| Object state change records |
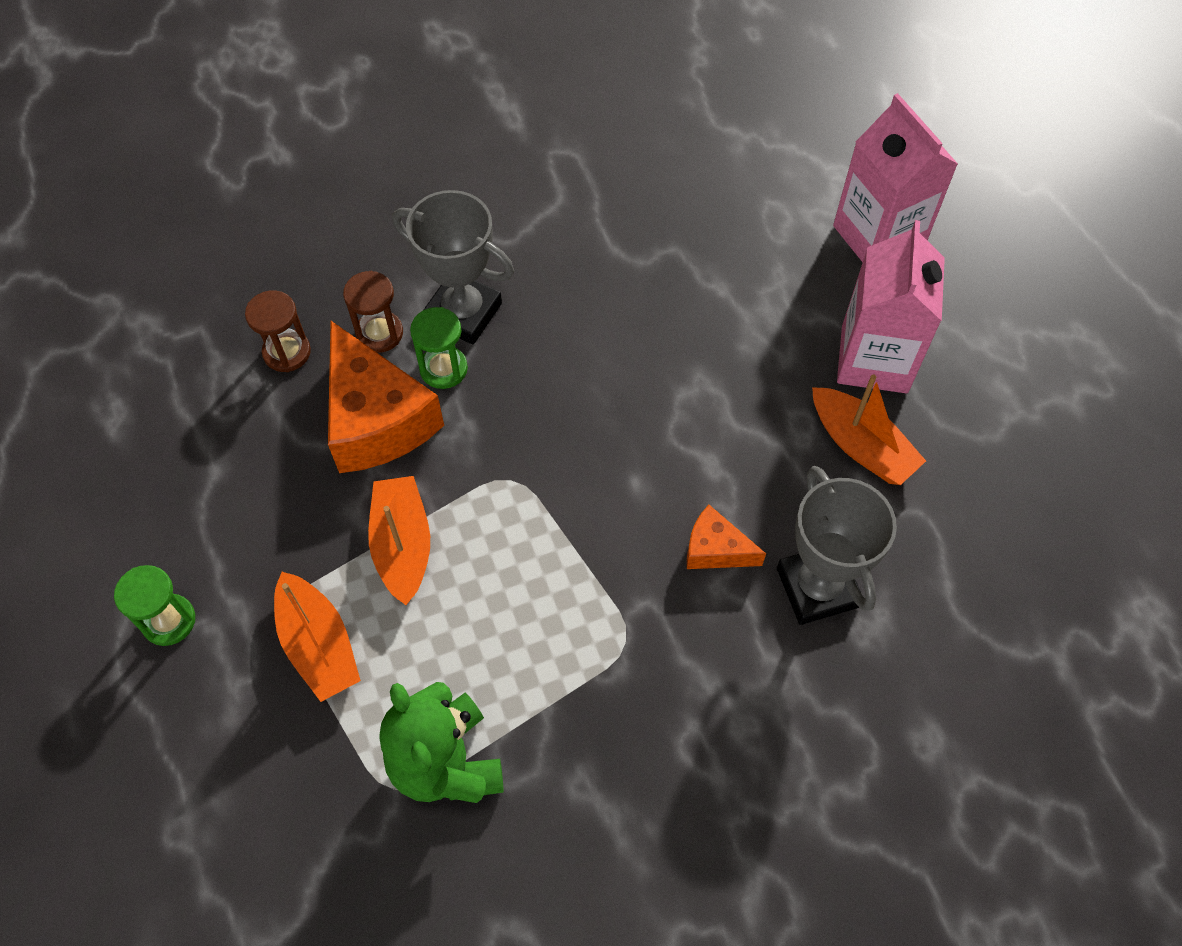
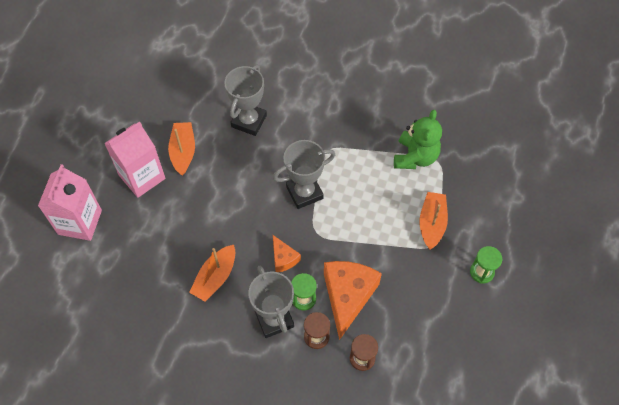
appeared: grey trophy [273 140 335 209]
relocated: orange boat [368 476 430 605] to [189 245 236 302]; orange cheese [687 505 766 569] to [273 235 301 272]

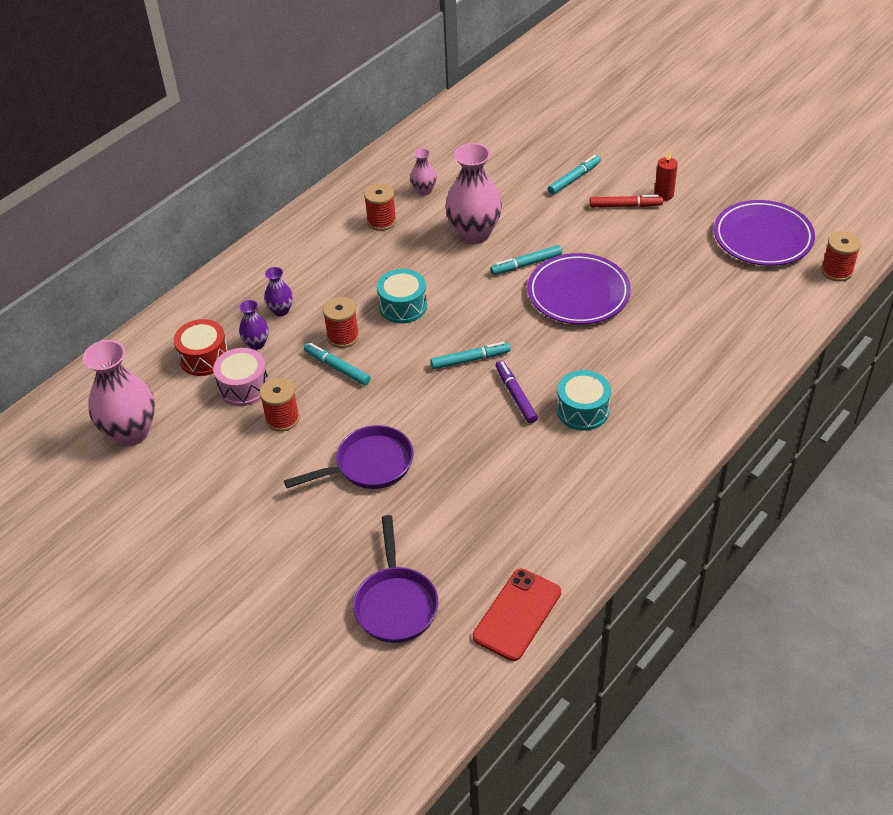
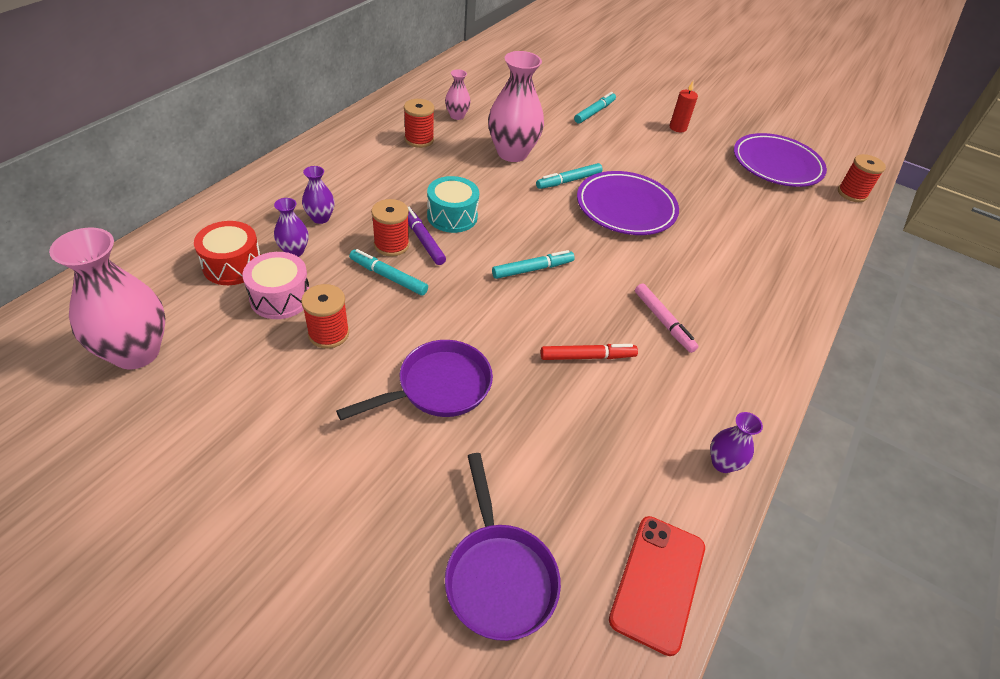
appeared: purple vase [710 412 763 473]
relocated: red marker [590 195 663 207] to [541 344 638 360]; purple marker [496 360 538 424] to [408 207 446 265]
exchanged: turquoise drum [557 370 611 431] to pink marker [635 283 698 353]

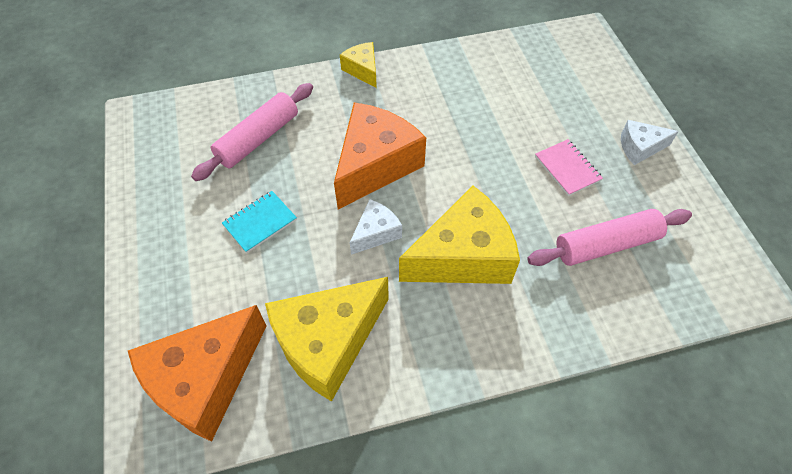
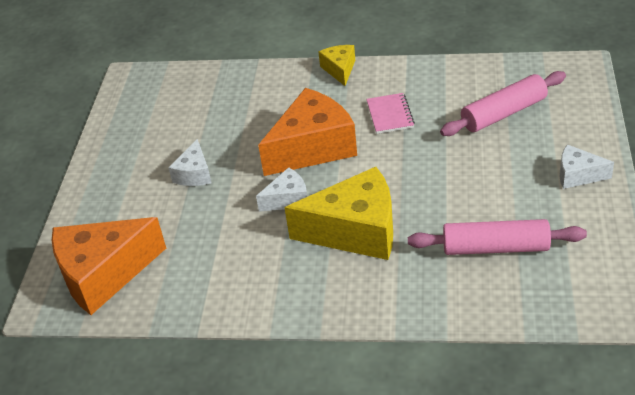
missing: yellow cheese [265 277 389 402]
relocated: pink rolling pin [191 83 313 181] to [440 71 566 136]; pink notebook [535 139 603 196] to [366 93 415 134]
exchanged: turquoise notebook [222 191 297 253] to white cheese [168 139 212 186]

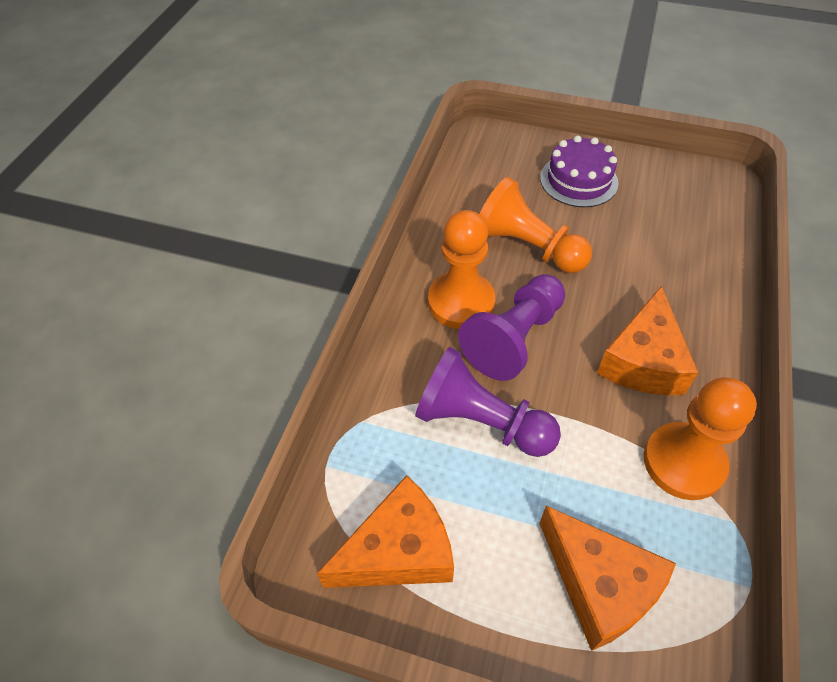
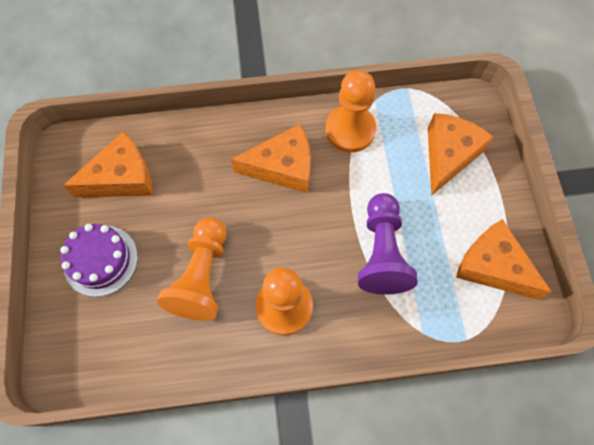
missing: purple pawn [458 274 565 381]
appeared: orange cheese [63 132 152 198]

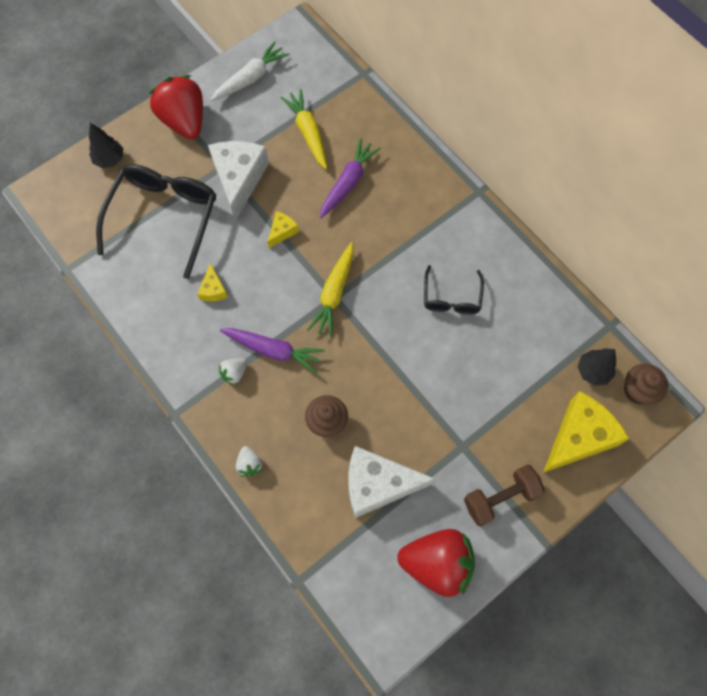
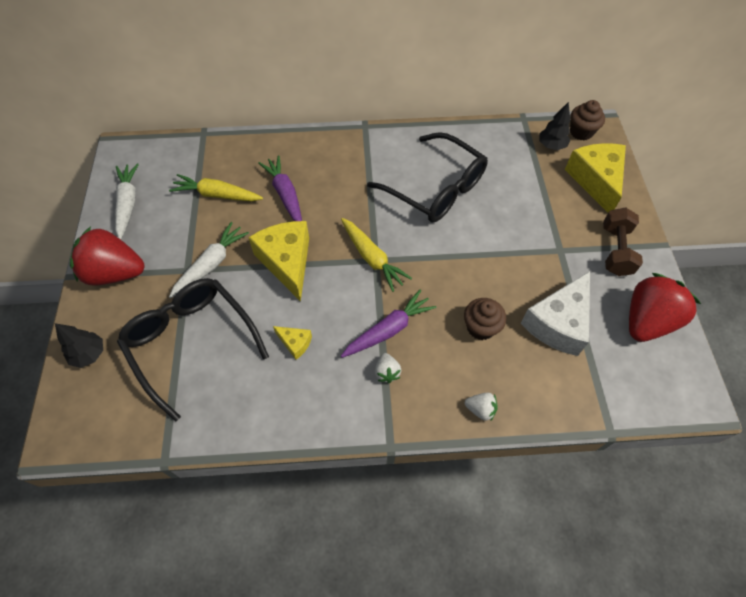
exchanged: white cheese [208 141 269 221] to white carrot [169 222 249 299]
size: yellow cheese [267 211 299 248] = [248 221 309 302] x2.15; black glasses [424 265 484 315] = [367 132 488 223] x1.86

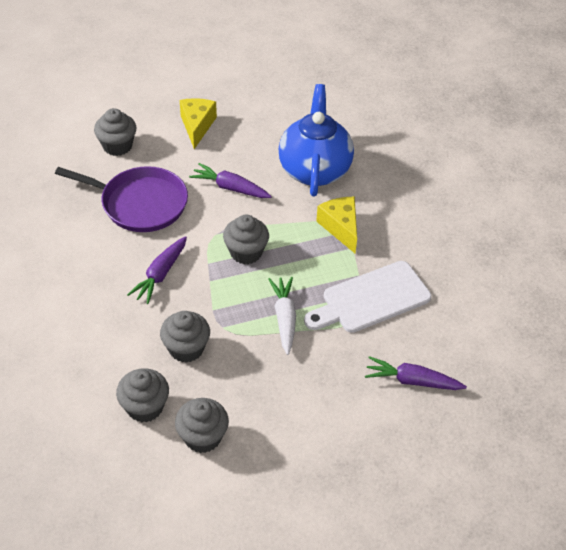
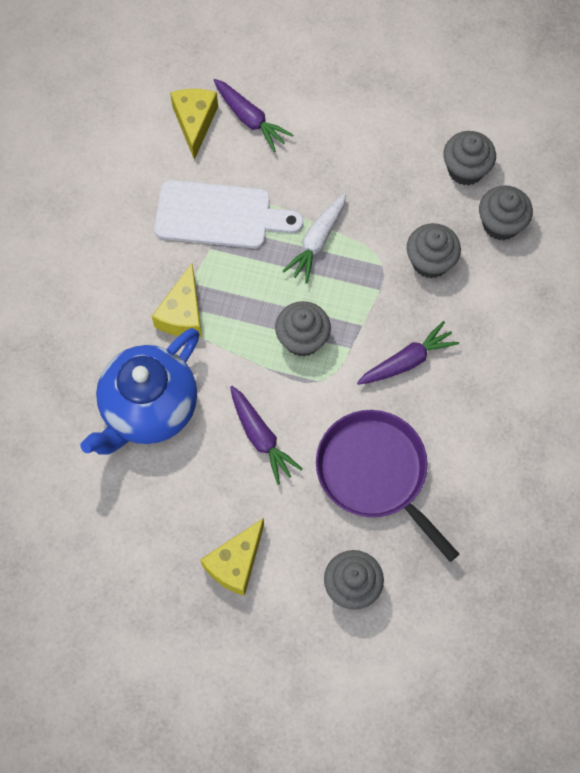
appeared: yellow cheese [170 89 218 160]

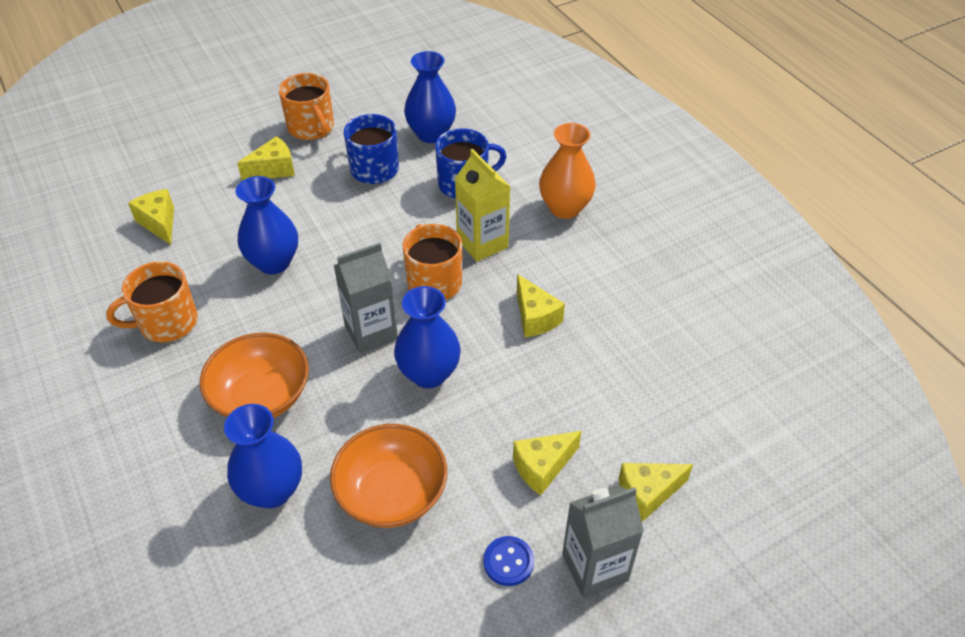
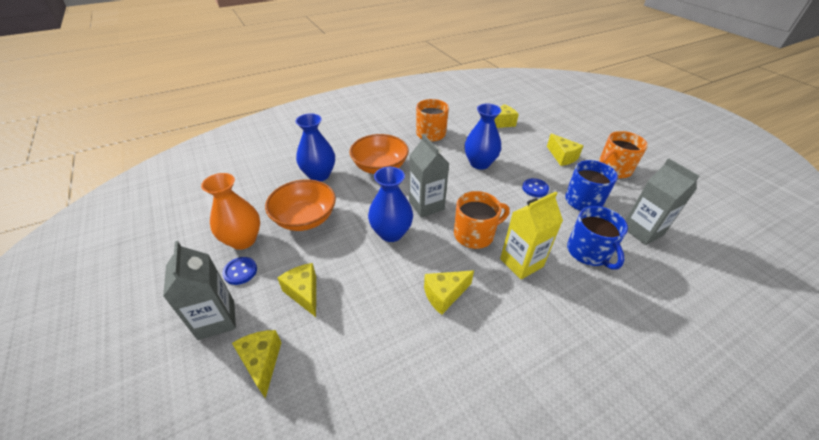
appeared: blue button [522 178 549 197]
relocated: orange vase [539 123 596 219] to [201 173 260 250]
exchanged: blue vase [404 51 456 143] to grey carton [625 158 699 245]

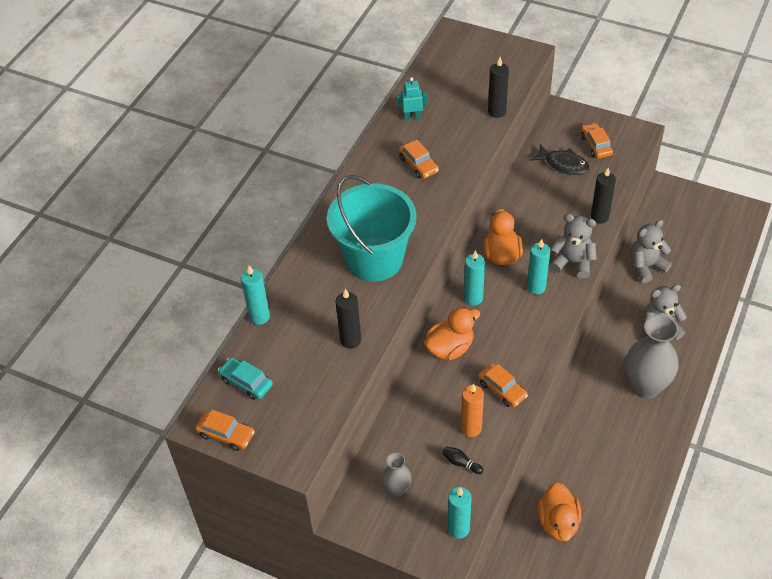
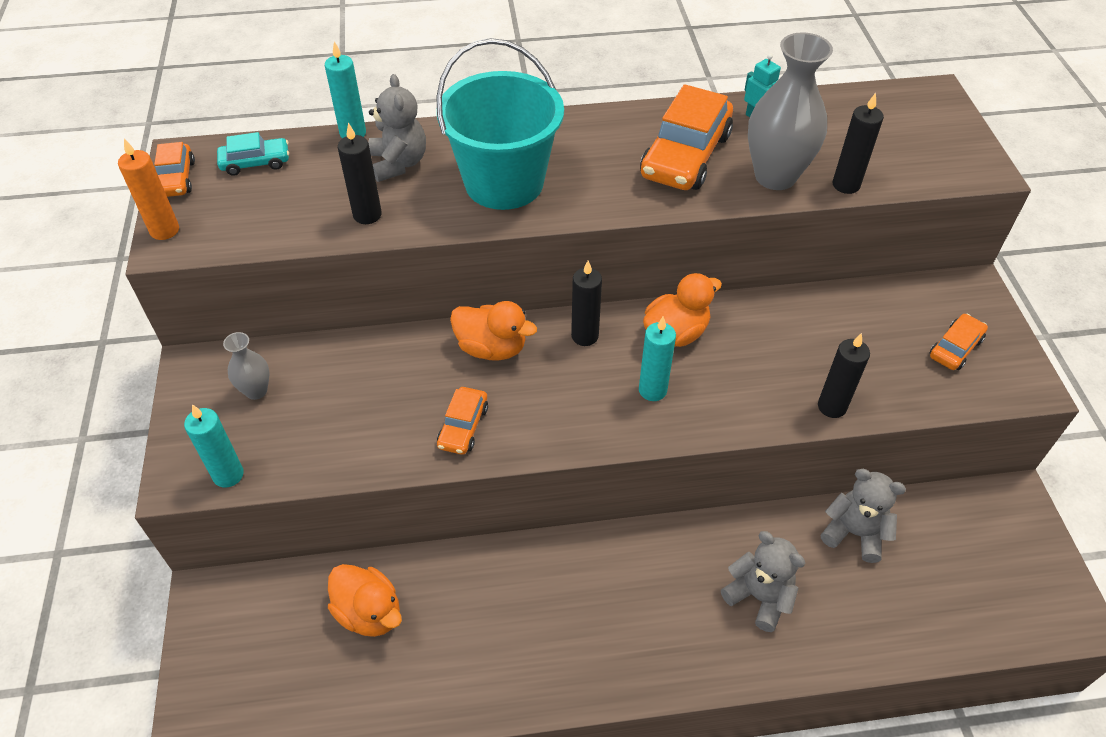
missing: black fish [530 144 590 175]; black bowling pin [442 447 483 474]
relocated: grey teddy bear [550 214 597 279] to [368 74 426 182]; grey vase [625 314 679 399] to [748 32 833 190]; orange candle [461 383 484 437] to [118 138 179 240]
colour: turquoise candle [464 250 485 306] to black candle [571 261 602 346]
spun: turquoise car [218 357 273 400] = [217 132 289 176] 75 degrees clockwise; orange duck [537 482 582 541] = [328 564 402 637] 105 degrees counterclockwise
size: orange car [398 140 439 179] = [640 84 733 190] x1.91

| What you need to do |
Would you set down the records exactly, with no pictures included?

| Response to the task |
appeared: grey trophy [273 140 335 209]
relocated: orange boat [368 476 430 605] to [189 245 236 302]; orange cheese [687 505 766 569] to [273 235 301 272]

appeared: purple vase [710 412 763 473]
relocated: red marker [590 195 663 207] to [541 344 638 360]; purple marker [496 360 538 424] to [408 207 446 265]
exchanged: turquoise drum [557 370 611 431] to pink marker [635 283 698 353]

missing: yellow cheese [265 277 389 402]
relocated: pink rolling pin [191 83 313 181] to [440 71 566 136]; pink notebook [535 139 603 196] to [366 93 415 134]
exchanged: turquoise notebook [222 191 297 253] to white cheese [168 139 212 186]

missing: purple pawn [458 274 565 381]
appeared: orange cheese [63 132 152 198]

exchanged: white cheese [208 141 269 221] to white carrot [169 222 249 299]
size: yellow cheese [267 211 299 248] = [248 221 309 302] x2.15; black glasses [424 265 484 315] = [367 132 488 223] x1.86

appeared: yellow cheese [170 89 218 160]

appeared: blue button [522 178 549 197]
relocated: orange vase [539 123 596 219] to [201 173 260 250]
exchanged: blue vase [404 51 456 143] to grey carton [625 158 699 245]

missing: black fish [530 144 590 175]; black bowling pin [442 447 483 474]
relocated: grey teddy bear [550 214 597 279] to [368 74 426 182]; grey vase [625 314 679 399] to [748 32 833 190]; orange candle [461 383 484 437] to [118 138 179 240]
colour: turquoise candle [464 250 485 306] to black candle [571 261 602 346]
spun: turquoise car [218 357 273 400] = [217 132 289 176] 75 degrees clockwise; orange duck [537 482 582 541] = [328 564 402 637] 105 degrees counterclockwise
size: orange car [398 140 439 179] = [640 84 733 190] x1.91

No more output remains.